RECORDED INFORMATION
######

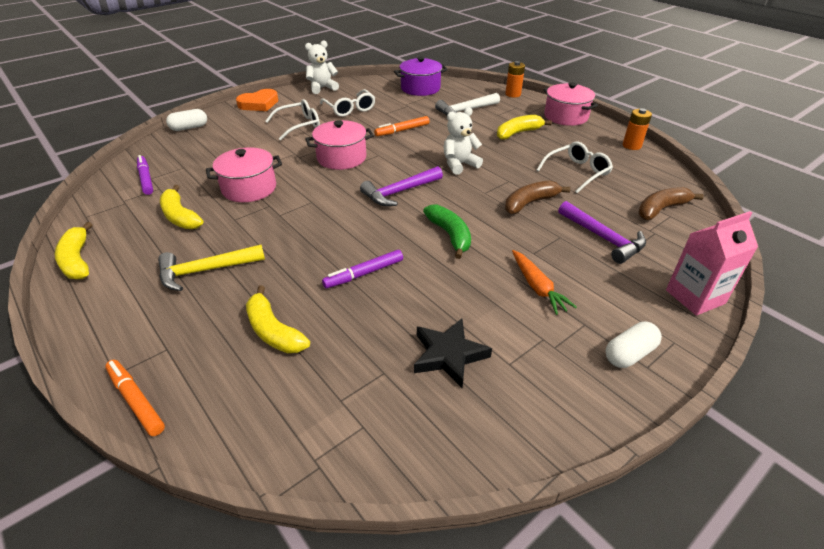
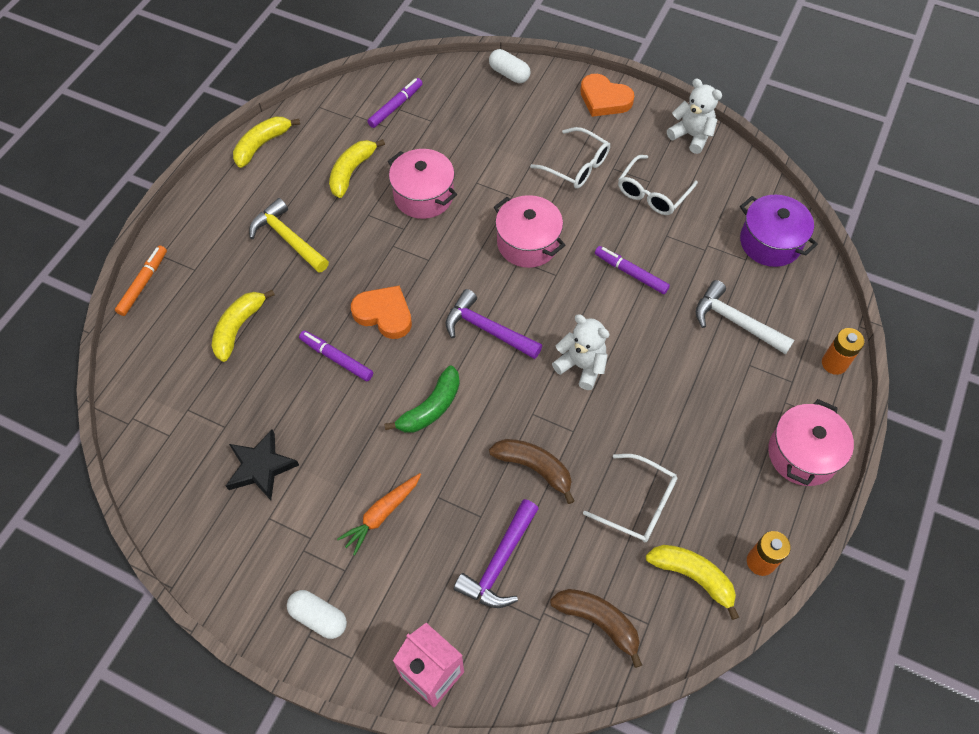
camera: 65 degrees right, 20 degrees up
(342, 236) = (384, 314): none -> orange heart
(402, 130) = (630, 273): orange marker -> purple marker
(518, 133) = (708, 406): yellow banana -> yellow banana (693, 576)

######

ACTION ITEM
When you copy the listing above, reproduce every line exactly and skip the images.

EXERCISE SOLUTION
camera: 65 degrees right, 20 degrees up
(342, 236) = (384, 314): none -> orange heart
(402, 130) = (630, 273): orange marker -> purple marker
(518, 133) = (708, 406): yellow banana -> yellow banana (693, 576)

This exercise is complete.